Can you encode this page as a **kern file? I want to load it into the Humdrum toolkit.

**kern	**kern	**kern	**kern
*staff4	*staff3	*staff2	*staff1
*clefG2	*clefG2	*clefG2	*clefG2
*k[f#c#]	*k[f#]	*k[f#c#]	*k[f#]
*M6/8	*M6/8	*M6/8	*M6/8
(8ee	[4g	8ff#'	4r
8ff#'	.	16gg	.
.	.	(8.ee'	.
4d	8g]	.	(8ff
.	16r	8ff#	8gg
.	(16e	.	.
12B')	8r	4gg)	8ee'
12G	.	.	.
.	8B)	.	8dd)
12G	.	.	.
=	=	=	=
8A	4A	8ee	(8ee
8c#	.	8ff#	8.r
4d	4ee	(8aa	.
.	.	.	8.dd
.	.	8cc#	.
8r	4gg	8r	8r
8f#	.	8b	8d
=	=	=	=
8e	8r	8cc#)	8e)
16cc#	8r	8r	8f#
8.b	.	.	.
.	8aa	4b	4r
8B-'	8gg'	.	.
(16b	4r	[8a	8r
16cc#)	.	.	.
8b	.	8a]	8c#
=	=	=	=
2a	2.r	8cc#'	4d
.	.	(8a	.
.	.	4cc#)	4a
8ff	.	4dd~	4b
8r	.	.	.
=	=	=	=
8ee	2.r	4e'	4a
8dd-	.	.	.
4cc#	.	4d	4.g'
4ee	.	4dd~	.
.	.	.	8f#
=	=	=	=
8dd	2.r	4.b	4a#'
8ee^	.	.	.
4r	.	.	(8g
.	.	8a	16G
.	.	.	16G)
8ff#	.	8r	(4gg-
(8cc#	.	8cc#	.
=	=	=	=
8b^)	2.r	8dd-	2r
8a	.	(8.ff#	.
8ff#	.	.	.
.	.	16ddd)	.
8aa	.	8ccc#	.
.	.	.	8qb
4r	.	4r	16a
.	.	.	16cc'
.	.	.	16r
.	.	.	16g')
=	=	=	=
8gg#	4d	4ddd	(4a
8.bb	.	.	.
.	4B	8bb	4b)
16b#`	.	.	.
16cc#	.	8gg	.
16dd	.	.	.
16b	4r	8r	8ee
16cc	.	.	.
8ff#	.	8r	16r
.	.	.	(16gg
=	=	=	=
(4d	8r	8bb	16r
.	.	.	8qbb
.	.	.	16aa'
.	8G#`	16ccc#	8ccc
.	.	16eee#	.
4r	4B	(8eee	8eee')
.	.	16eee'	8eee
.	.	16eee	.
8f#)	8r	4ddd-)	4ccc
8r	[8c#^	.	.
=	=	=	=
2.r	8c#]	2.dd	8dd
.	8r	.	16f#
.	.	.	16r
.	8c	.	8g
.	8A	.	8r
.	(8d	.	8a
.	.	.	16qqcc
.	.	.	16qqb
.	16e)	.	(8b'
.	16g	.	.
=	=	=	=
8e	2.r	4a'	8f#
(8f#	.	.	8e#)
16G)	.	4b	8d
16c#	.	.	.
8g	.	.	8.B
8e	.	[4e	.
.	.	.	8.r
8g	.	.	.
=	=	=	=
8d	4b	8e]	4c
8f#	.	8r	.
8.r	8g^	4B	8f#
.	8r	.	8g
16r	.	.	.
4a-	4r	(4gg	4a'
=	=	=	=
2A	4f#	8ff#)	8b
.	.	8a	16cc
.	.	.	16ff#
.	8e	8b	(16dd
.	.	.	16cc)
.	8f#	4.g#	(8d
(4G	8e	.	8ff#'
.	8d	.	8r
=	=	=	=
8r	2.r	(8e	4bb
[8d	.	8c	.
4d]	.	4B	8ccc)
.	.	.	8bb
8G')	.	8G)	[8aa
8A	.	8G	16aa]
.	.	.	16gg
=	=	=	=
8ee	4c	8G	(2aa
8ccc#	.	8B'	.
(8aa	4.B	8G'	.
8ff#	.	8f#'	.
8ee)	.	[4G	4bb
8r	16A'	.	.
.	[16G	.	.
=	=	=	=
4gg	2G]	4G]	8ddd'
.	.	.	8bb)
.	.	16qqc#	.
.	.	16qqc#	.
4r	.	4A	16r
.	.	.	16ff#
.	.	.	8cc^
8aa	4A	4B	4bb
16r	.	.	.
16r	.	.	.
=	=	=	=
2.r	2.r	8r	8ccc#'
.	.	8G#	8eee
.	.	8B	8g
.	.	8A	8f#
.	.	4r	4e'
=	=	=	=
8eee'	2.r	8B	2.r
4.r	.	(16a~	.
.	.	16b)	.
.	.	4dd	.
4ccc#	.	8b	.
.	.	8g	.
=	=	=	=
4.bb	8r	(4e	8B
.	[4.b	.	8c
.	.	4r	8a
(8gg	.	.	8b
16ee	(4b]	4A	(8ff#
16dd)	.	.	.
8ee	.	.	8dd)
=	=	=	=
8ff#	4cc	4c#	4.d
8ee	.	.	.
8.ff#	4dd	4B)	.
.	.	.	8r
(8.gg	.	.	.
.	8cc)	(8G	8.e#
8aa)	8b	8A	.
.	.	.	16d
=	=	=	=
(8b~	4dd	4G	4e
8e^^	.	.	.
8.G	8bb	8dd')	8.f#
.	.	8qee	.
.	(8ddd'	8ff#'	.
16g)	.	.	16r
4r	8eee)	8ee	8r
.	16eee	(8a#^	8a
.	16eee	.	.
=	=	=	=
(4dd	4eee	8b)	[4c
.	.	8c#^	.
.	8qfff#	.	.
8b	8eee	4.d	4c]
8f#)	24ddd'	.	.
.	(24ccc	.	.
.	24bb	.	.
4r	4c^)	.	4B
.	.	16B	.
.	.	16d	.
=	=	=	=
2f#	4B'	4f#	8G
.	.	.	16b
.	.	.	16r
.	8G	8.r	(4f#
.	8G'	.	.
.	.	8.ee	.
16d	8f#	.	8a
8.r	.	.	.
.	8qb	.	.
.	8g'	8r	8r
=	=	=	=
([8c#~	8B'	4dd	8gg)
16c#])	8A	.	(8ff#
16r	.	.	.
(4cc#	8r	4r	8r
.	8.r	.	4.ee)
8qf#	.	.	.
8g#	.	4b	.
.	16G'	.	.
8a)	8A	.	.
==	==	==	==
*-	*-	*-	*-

- [Given problem]:
Count the lines in the rows above that contain the string "kern", with case counting, and reply with the number alone.

- [Problem solution]:
2